__WHAT THE TASK ASKS__: Check each line of the entries below for the string "cyan" and state how many lines have it, with no other text.

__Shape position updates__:
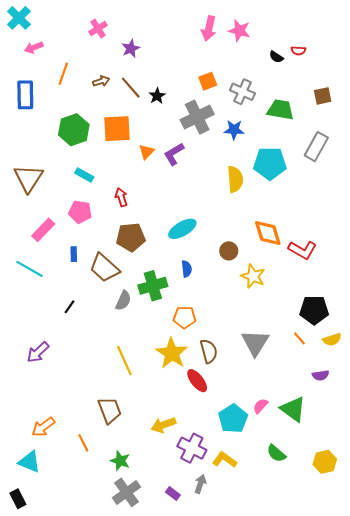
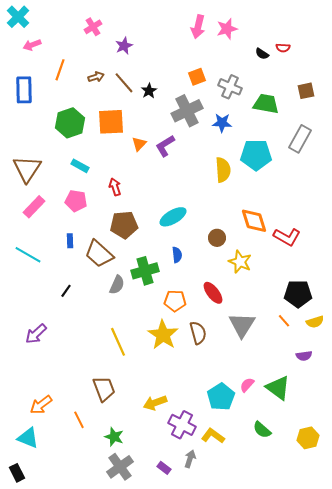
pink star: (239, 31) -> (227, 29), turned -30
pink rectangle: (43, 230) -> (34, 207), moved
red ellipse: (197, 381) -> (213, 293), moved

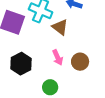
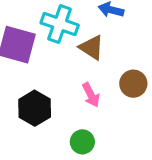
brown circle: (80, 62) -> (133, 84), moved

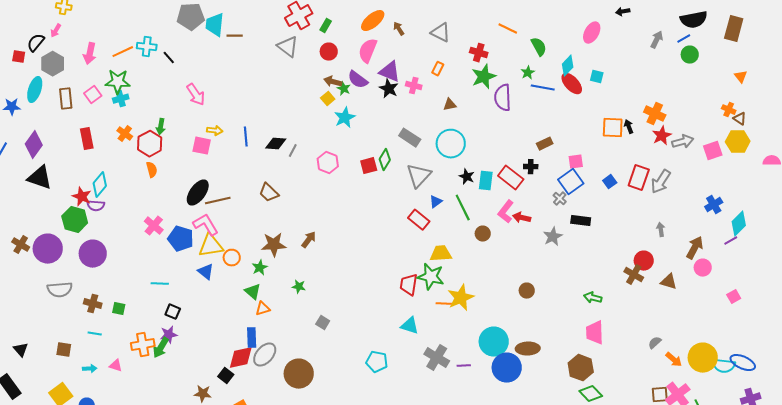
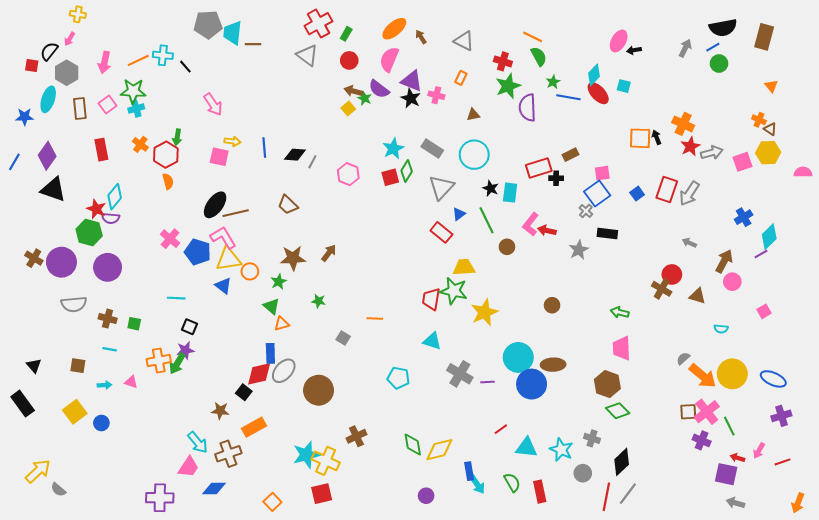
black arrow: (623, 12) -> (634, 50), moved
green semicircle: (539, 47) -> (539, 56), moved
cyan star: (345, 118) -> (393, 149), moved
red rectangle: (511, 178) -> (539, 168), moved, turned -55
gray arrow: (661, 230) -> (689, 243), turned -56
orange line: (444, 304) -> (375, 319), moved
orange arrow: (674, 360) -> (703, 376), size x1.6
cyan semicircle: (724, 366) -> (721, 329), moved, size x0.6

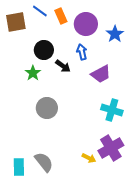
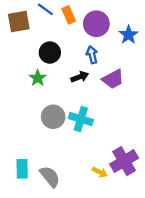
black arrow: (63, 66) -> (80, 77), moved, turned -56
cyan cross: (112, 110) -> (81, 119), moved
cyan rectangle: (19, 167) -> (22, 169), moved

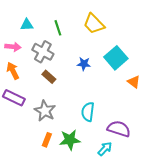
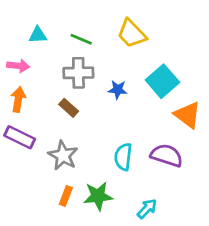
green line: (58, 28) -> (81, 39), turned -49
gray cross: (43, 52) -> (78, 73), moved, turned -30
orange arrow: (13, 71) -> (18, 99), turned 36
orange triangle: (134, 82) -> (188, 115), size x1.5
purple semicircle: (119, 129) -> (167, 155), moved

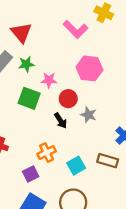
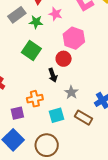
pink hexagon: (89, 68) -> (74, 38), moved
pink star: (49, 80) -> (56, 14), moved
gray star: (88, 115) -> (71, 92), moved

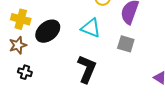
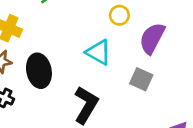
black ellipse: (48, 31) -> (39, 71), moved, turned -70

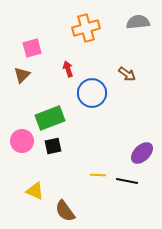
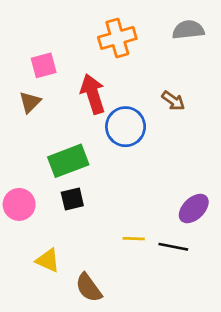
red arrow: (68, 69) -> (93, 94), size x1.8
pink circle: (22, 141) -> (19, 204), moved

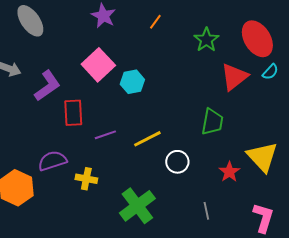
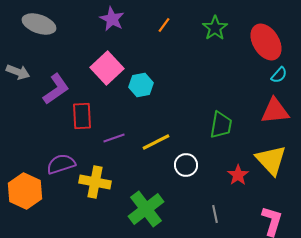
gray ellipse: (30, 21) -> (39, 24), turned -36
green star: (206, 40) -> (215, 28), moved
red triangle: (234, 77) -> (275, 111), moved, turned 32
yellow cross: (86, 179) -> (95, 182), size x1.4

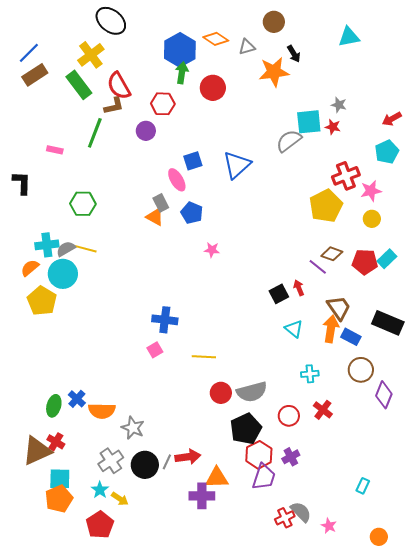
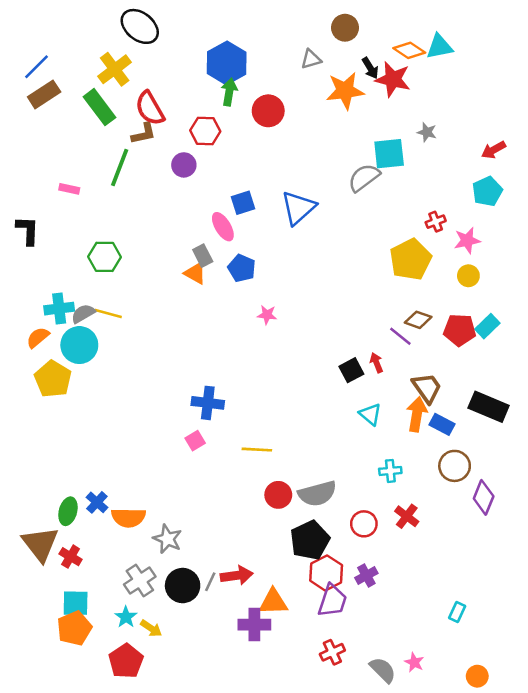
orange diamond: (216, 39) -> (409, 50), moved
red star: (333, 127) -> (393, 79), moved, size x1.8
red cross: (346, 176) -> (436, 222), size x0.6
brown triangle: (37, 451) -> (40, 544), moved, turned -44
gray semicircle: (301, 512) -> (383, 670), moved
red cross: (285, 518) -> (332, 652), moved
==
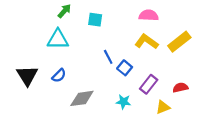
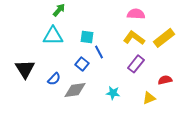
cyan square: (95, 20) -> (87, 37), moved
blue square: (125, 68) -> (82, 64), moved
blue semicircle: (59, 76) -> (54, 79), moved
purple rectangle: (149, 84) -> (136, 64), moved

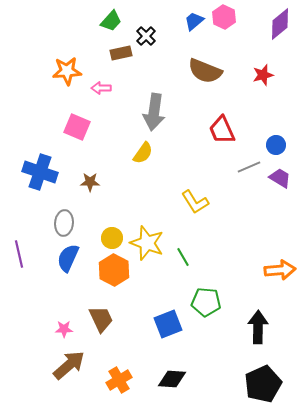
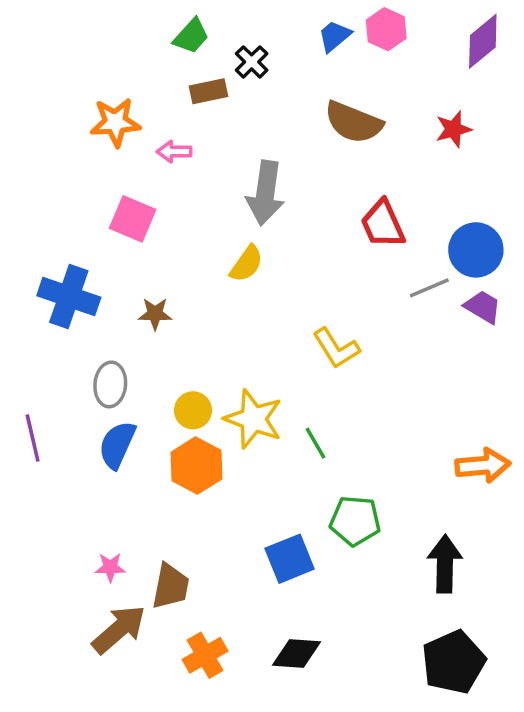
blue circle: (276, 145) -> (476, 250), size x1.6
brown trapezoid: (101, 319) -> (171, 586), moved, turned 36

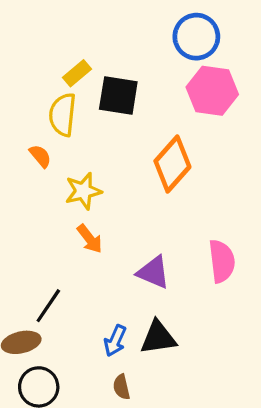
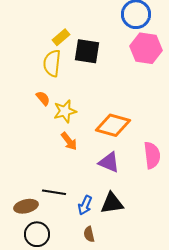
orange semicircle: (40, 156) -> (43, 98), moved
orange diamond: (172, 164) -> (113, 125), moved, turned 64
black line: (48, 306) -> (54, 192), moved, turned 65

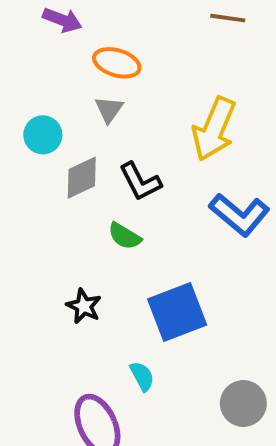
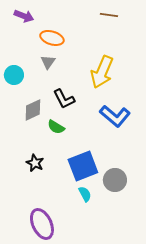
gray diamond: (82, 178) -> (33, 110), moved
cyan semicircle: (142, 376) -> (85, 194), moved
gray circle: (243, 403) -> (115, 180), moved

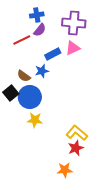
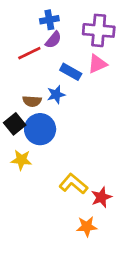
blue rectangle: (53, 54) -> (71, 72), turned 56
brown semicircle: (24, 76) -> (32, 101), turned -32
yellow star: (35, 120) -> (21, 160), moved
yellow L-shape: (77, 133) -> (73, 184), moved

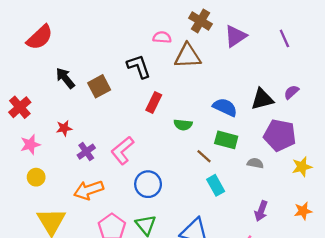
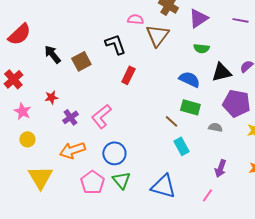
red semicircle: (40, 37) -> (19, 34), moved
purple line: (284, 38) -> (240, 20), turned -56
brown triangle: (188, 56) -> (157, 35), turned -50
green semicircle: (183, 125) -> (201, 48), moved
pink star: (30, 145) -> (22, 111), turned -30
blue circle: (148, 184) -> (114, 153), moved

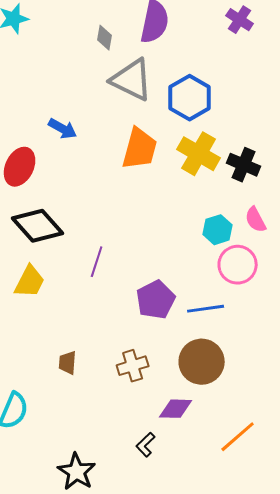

__RESULT BELOW__: 6